Transcribe exactly the lines from the one containing "purple 1x1 tile" through the end of the entries, including both the first and the last, and nothing else.

** Opening MATERIAL PROVIDED block **

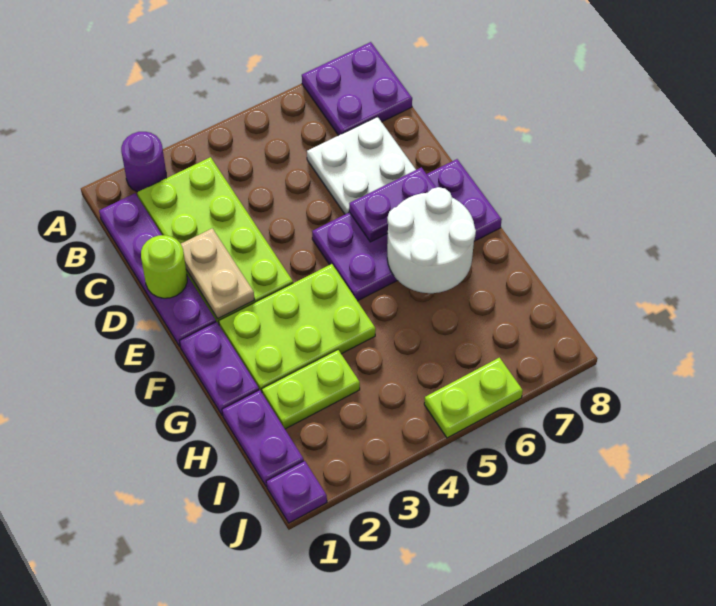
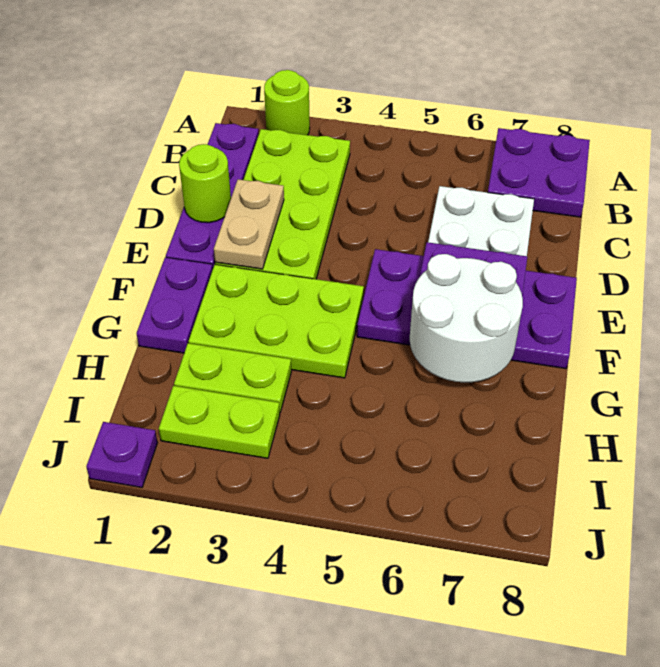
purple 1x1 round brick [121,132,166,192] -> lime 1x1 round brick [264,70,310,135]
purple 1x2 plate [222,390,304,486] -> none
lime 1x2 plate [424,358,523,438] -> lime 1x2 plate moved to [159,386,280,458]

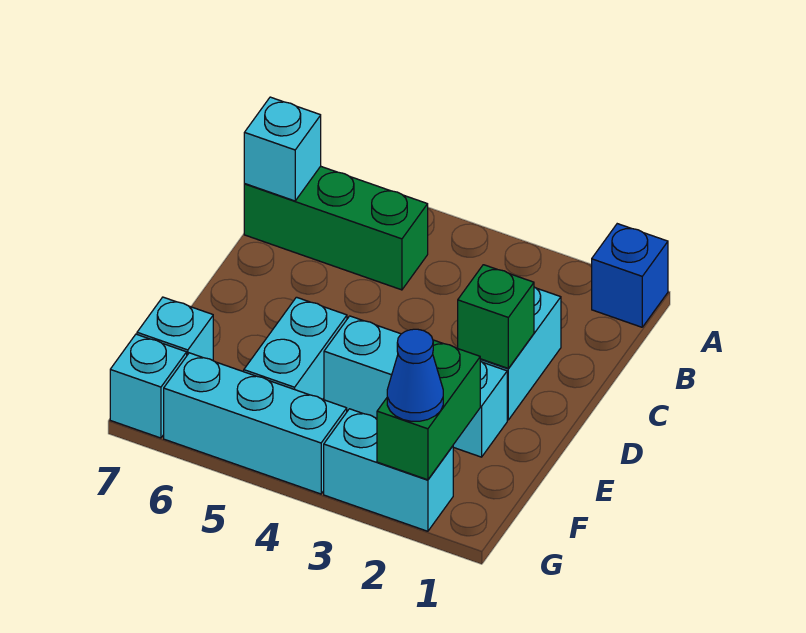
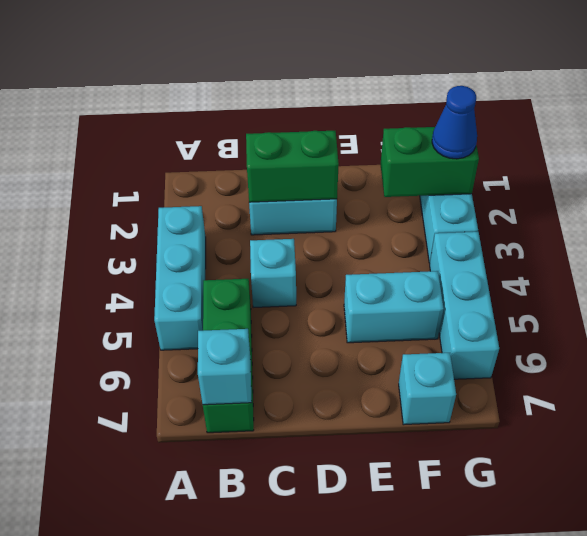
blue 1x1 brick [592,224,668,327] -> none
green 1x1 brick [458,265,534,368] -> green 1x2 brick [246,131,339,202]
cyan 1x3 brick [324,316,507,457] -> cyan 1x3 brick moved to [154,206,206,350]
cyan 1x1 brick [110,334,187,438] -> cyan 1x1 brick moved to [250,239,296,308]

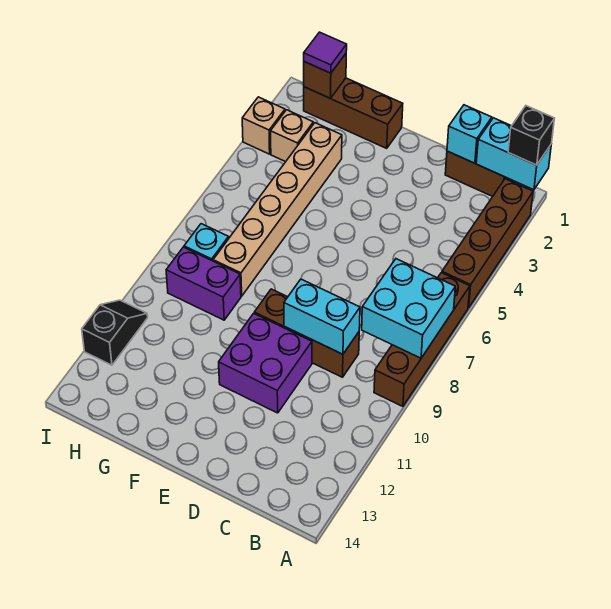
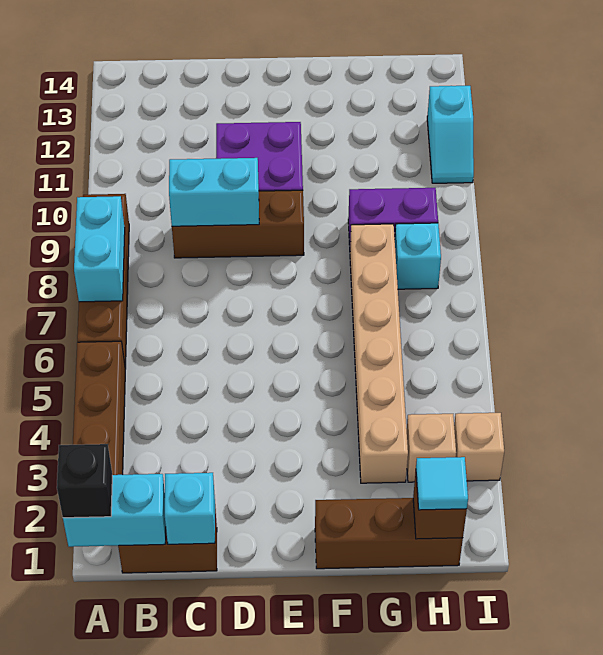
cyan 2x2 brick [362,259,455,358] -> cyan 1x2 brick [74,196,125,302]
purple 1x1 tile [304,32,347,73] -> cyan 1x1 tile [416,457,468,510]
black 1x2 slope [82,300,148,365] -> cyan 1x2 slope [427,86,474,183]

** Closing MATERIAL PROVIDED block **

**ANSWER BOX**
purple 1x1 tile [304,32,347,73] -> cyan 1x1 tile [416,457,468,510]
black 1x2 slope [82,300,148,365] -> cyan 1x2 slope [427,86,474,183]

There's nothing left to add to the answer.